=== Begin Enclosure ===

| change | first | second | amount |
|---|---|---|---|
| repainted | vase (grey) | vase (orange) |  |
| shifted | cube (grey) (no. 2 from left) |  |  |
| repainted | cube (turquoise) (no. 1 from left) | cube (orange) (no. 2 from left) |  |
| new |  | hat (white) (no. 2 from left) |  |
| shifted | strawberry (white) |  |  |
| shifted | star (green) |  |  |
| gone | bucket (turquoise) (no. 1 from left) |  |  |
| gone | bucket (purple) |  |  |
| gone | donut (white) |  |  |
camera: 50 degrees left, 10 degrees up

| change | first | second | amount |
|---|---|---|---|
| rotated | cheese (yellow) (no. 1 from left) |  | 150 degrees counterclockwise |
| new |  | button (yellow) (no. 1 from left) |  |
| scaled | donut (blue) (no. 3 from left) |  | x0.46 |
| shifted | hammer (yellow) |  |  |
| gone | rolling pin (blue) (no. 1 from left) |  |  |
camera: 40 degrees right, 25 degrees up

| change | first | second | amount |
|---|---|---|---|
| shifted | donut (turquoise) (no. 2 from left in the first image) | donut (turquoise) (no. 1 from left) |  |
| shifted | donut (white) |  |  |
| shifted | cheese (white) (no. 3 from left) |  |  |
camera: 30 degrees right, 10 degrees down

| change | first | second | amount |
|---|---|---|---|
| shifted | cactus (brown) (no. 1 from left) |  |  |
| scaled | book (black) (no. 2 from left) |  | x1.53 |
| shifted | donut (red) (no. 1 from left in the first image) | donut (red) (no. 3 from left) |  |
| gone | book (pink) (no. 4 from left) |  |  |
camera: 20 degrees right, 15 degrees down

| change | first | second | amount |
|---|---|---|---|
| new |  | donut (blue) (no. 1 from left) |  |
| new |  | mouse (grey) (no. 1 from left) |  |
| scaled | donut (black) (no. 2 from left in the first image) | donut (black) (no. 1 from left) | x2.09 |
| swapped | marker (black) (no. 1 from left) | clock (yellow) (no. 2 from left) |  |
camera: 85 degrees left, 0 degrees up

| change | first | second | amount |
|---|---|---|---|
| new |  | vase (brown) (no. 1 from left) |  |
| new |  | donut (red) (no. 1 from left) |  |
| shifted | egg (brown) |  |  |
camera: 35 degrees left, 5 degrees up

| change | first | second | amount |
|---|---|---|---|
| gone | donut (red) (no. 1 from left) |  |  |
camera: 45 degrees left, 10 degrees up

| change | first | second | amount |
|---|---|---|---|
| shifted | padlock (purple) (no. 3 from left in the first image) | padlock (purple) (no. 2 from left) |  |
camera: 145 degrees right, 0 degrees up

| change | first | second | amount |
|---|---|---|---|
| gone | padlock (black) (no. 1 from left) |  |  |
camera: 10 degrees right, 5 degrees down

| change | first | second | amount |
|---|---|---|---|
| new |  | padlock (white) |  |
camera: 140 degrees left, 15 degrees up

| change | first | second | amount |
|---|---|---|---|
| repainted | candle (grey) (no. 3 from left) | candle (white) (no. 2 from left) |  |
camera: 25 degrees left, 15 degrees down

=== End Enclosure ===

» Problem to work on: Look through the data above and return exactly the lines from the one that contains "shifted | strawberry" to the one that contains "gone | donut (white)", inclusive, with nothing else.

» Solved exercise:
| shifted | strawberry (white) |  |  |
| shifted | star (green) |  |  |
| gone | bucket (turquoise) (no. 1 from left) |  |  |
| gone | bucket (purple) |  |  |
| gone | donut (white) |  |  |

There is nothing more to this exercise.